[Start of section]

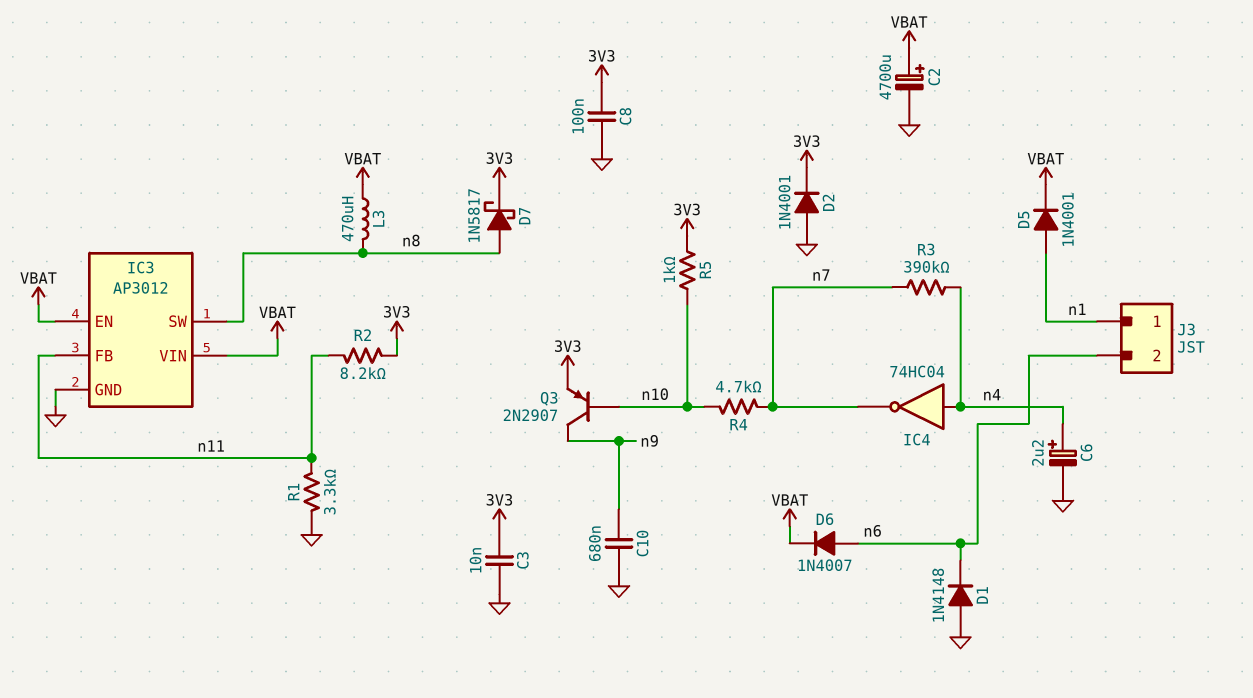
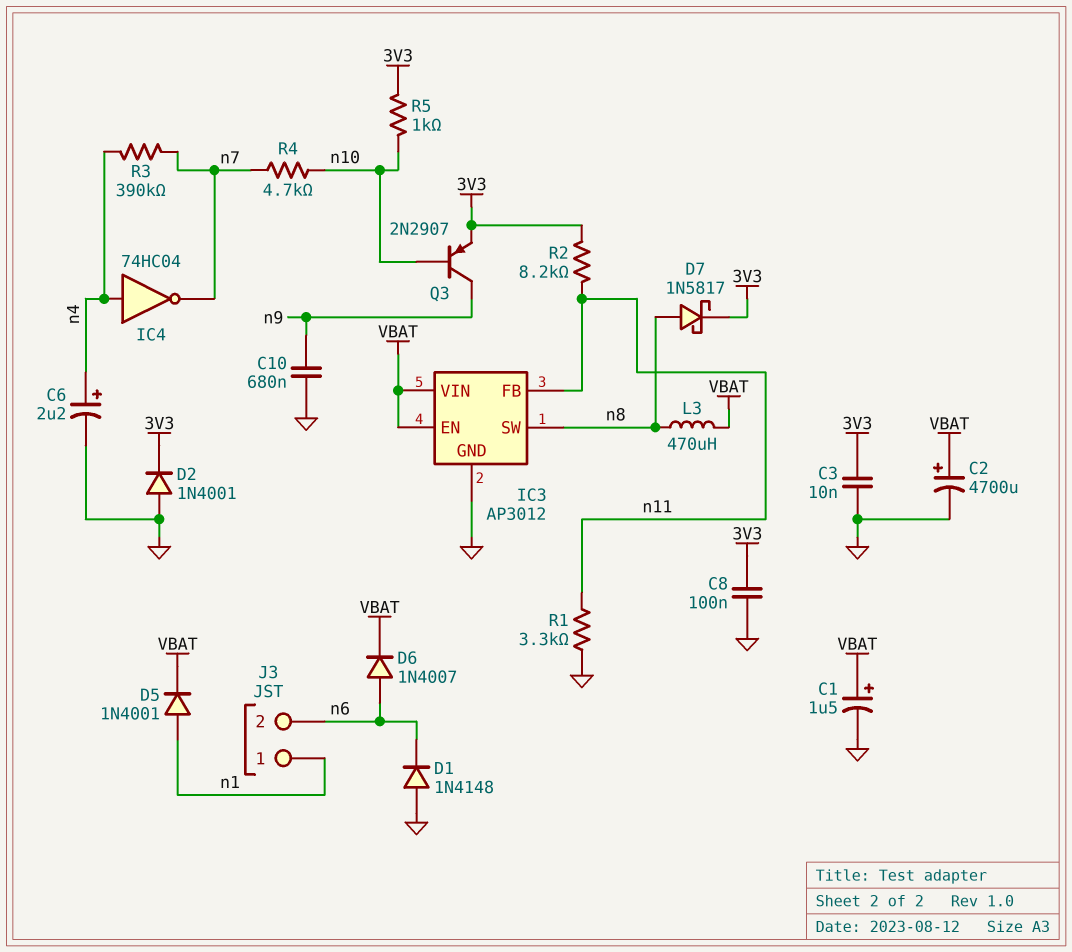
C1: none -> 1.5uF (plus VBAT, minus GND)

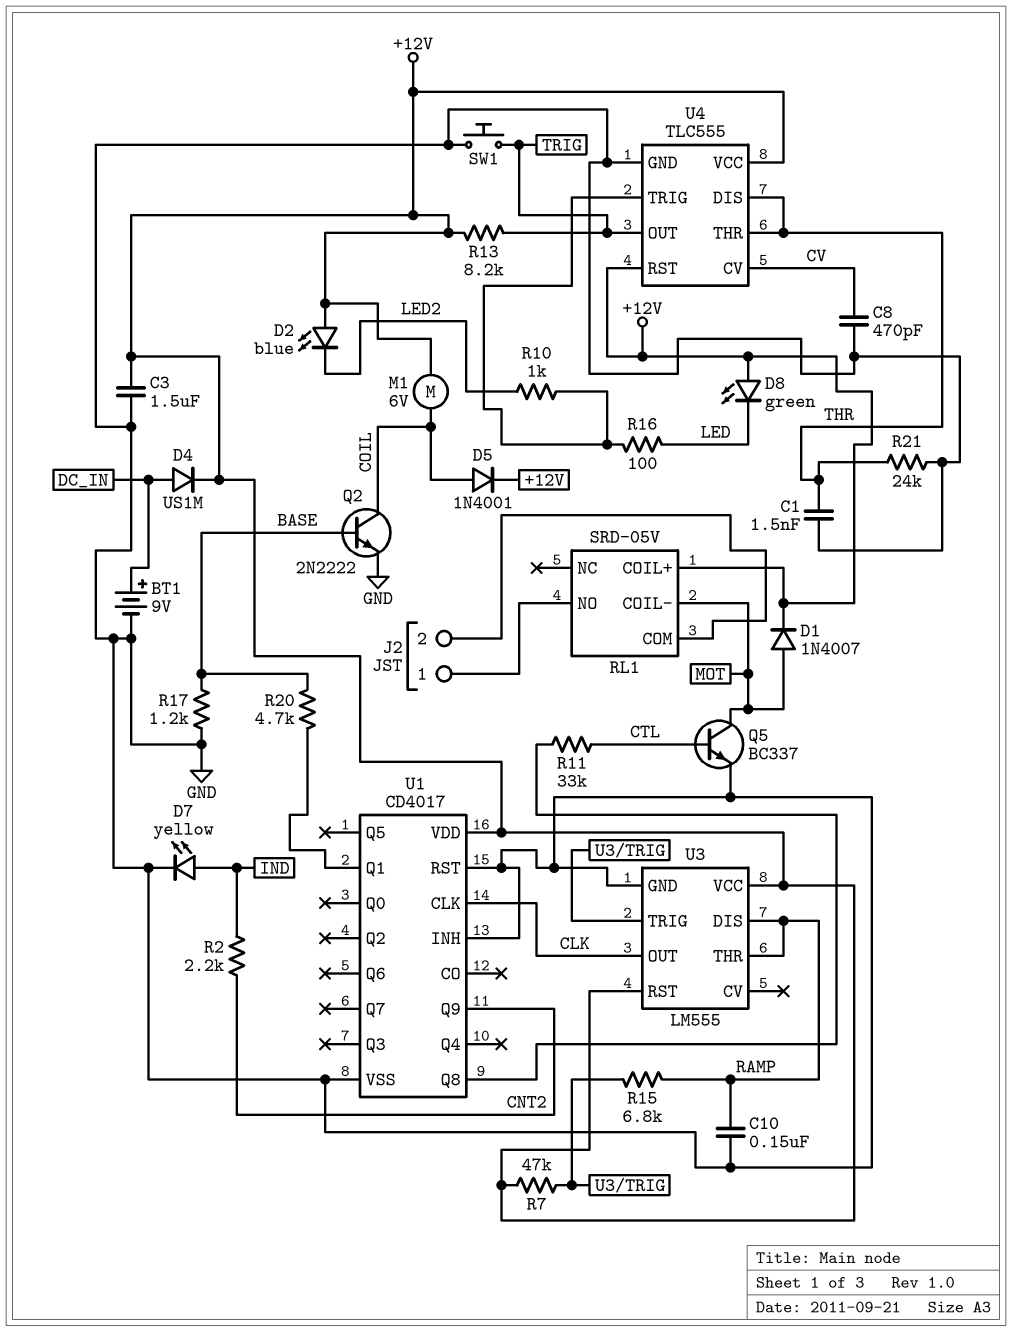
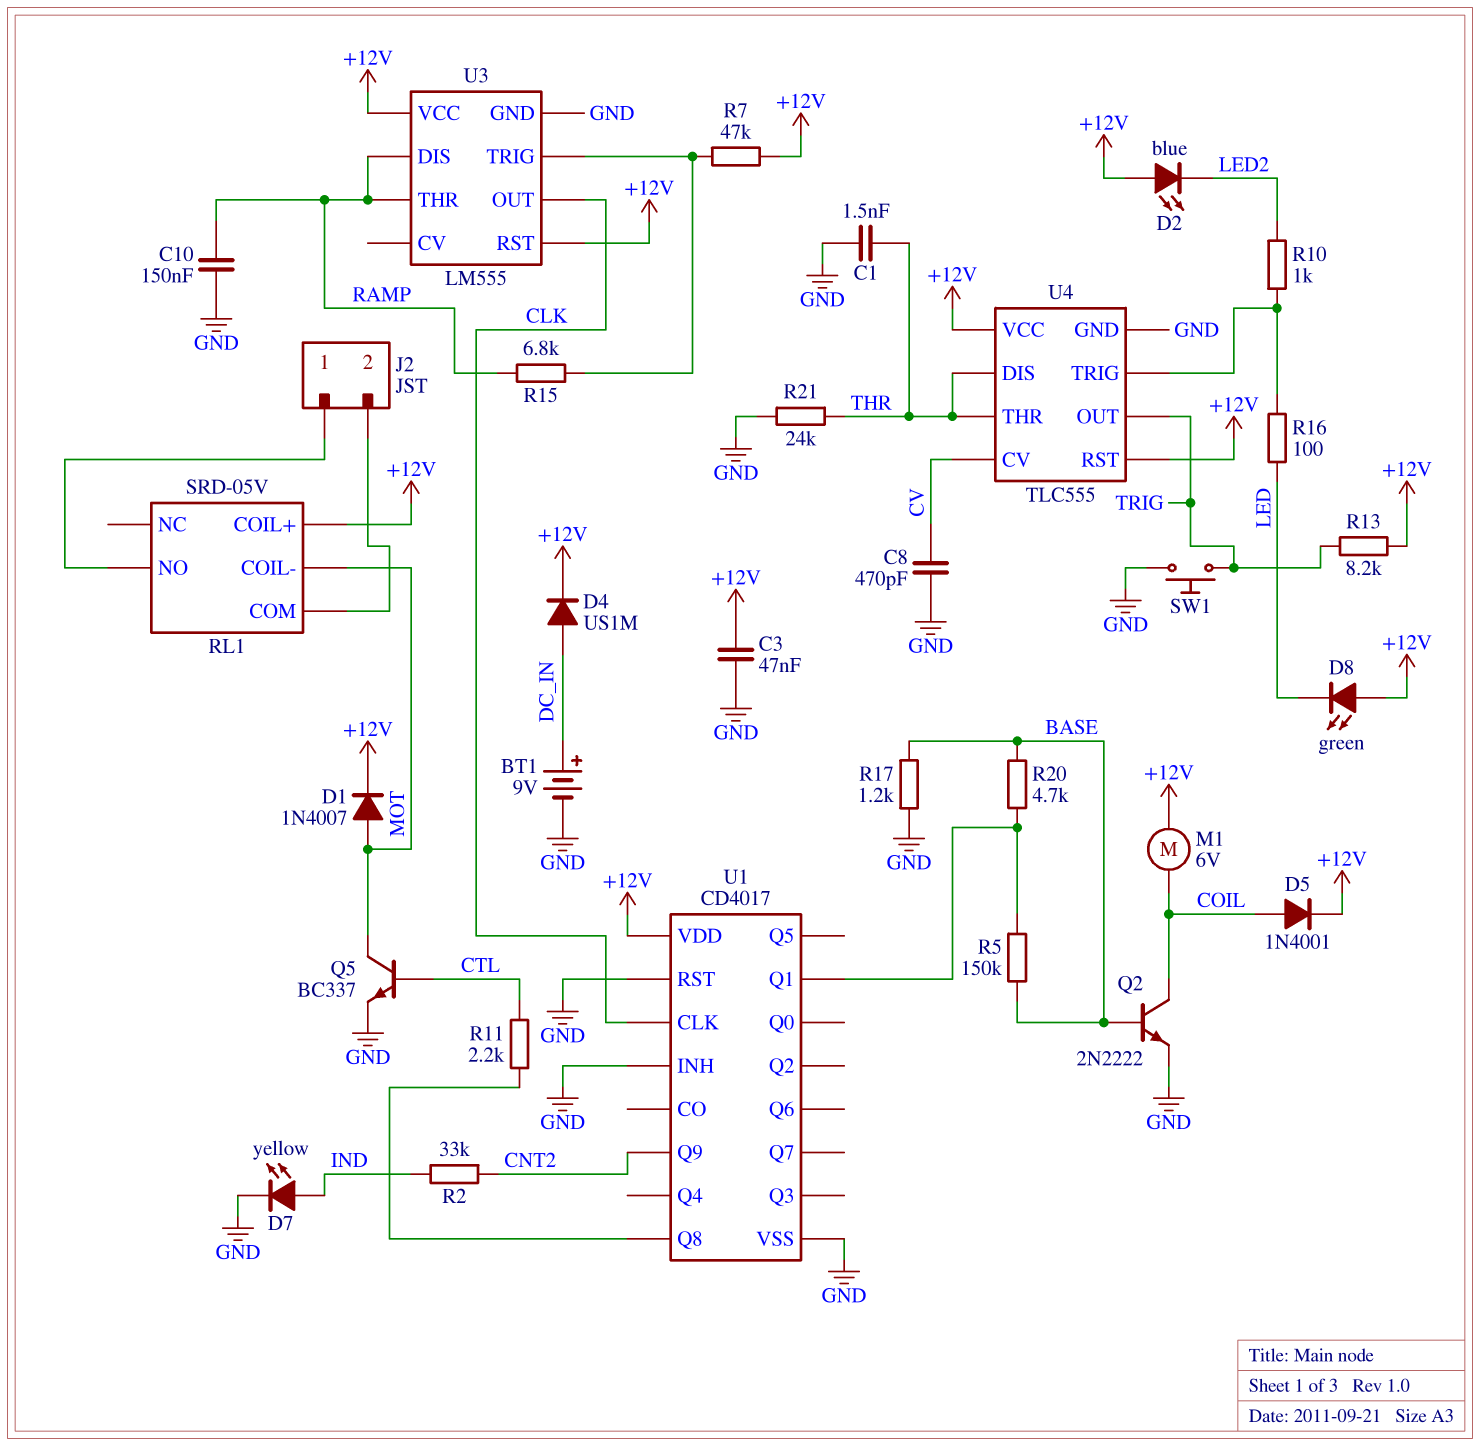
C3: 1.5uF (+12V, GND) -> 47nF (+12V, GND)
R2: 2.2k (CNT2, IND) -> 33k (CNT2, IND)
R5: none -> 150k (BASE, U1/Q1)
R11: 33k (CTL, U1/Q8) -> 2.2k (CTL, U1/Q8)

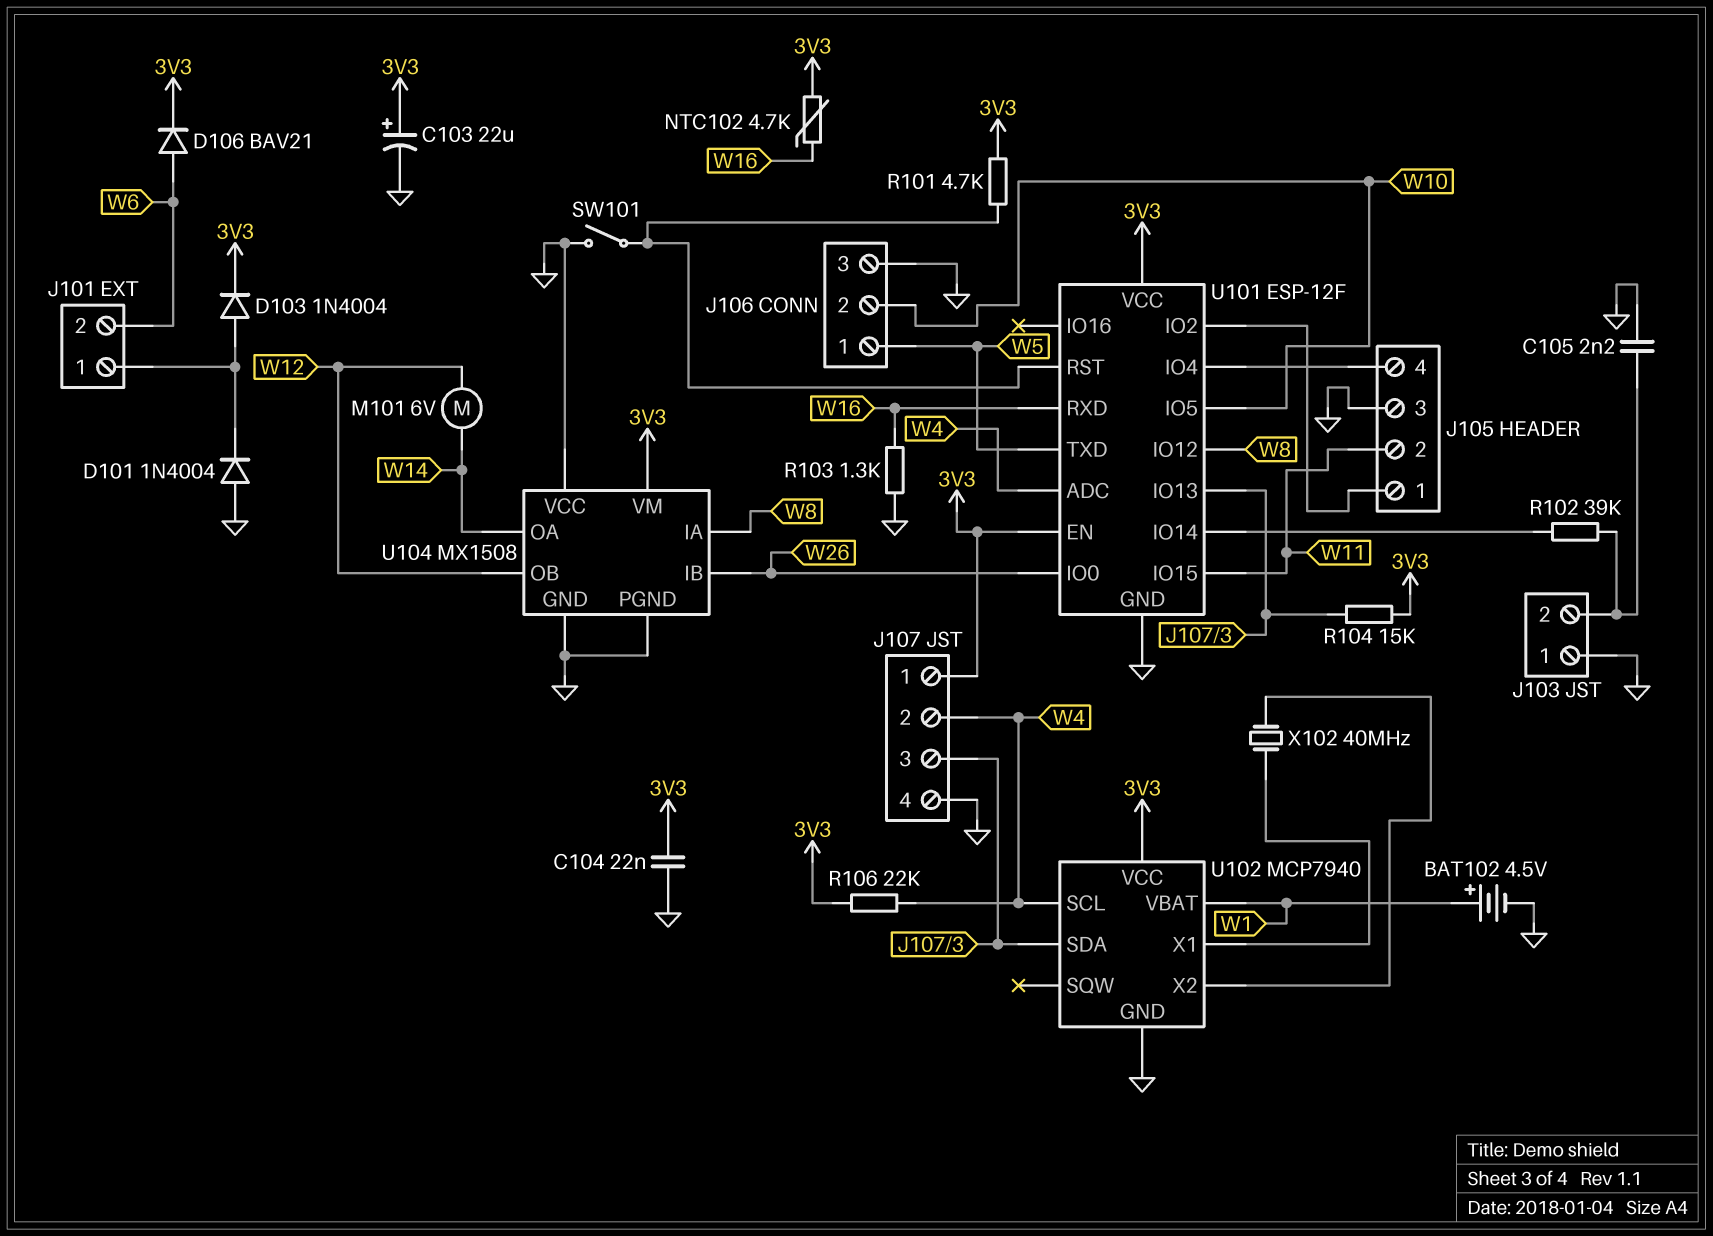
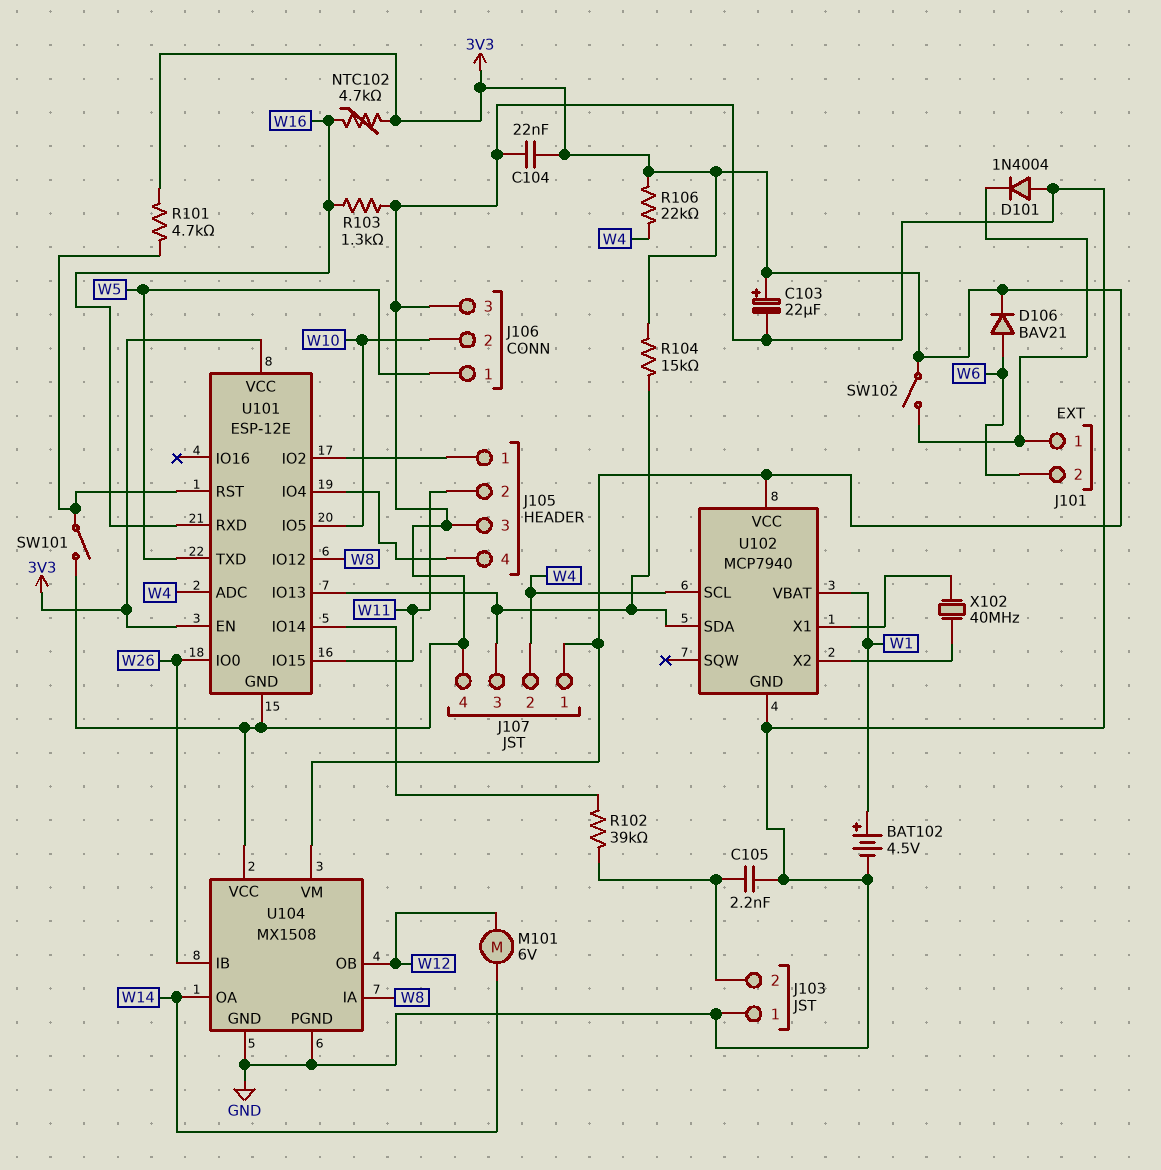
D103: diode 1N4004 (A J101/1, K 3V3) -> none
SW102: none -> switch (3V3, J101/1)
U101: ESP-12F -> ESP-12E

[End of section]

• EXERCISE DIRECTIONS
Reproduce only the lines between the line with "R11: 33k (CTL, U1/Q8) -> 2.2k (CTL, U1/Q8)" and the final line of the records, both included, so that the copy matches them exactly and contains no pictures.

• ANSWER TO THIS TASK
R11: 33k (CTL, U1/Q8) -> 2.2k (CTL, U1/Q8)

D103: diode 1N4004 (A J101/1, K 3V3) -> none
SW102: none -> switch (3V3, J101/1)
U101: ESP-12F -> ESP-12E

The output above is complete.